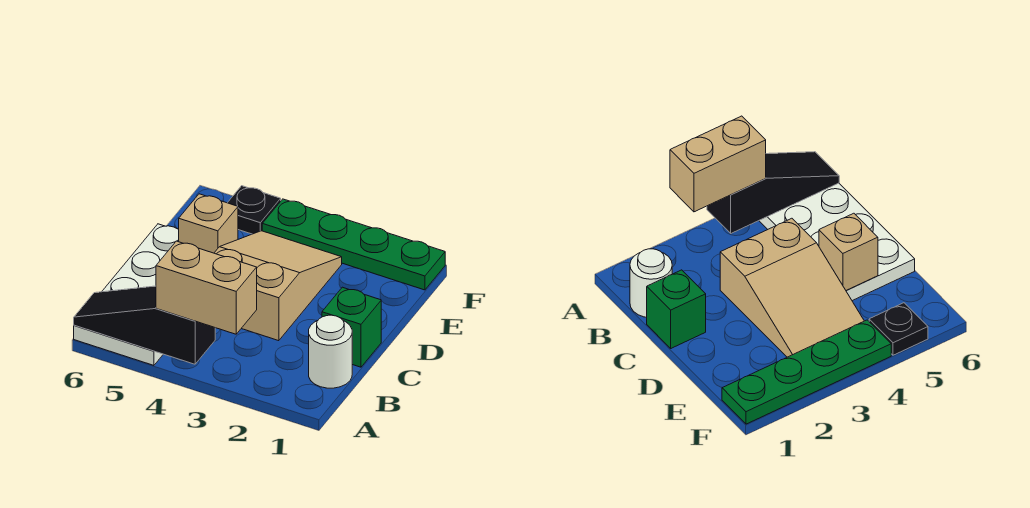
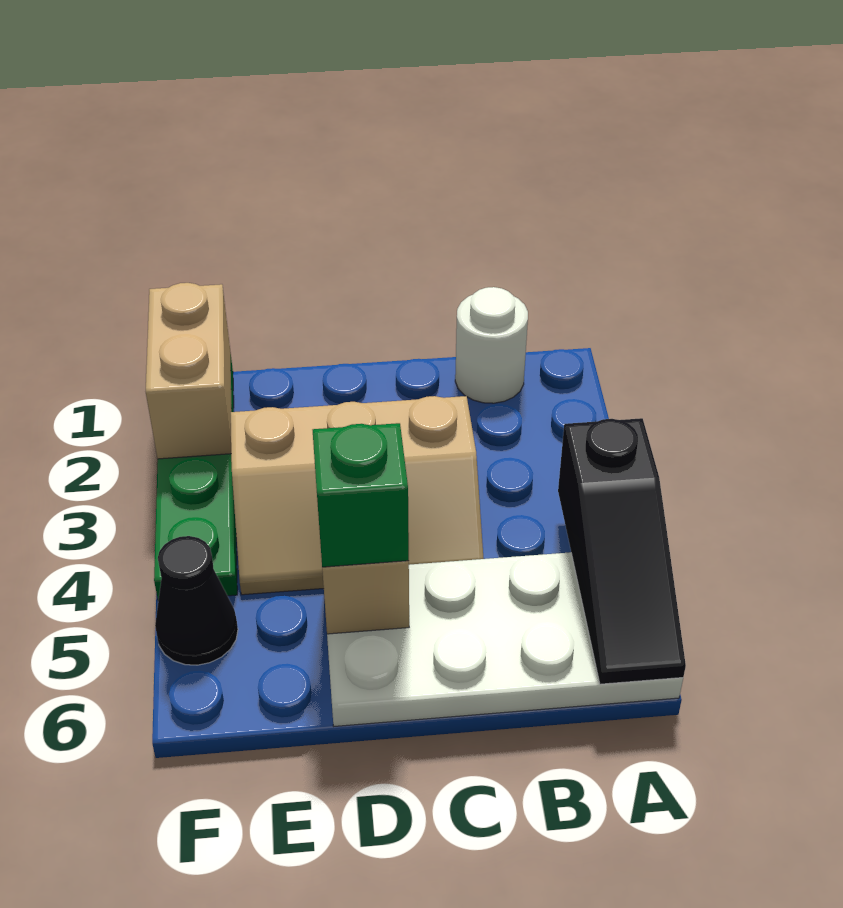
tan brick A3:A4 level 3 -> tan brick F1:F2 level 2
green brick C1 level 1 -> green brick D5 level 3
tan slope C3:E4 level 1 top C -> tan slope C3:E4 level 1 top 3
black plate F5 level 1 -> black cone F5 level 1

__________

→ **Exercise**:
With the pictures omitted, reproduce the data above exactly.

→ **Answer space**:
tan brick A3:A4 level 3 -> tan brick F1:F2 level 2
green brick C1 level 1 -> green brick D5 level 3
tan slope C3:E4 level 1 top C -> tan slope C3:E4 level 1 top 3
black plate F5 level 1 -> black cone F5 level 1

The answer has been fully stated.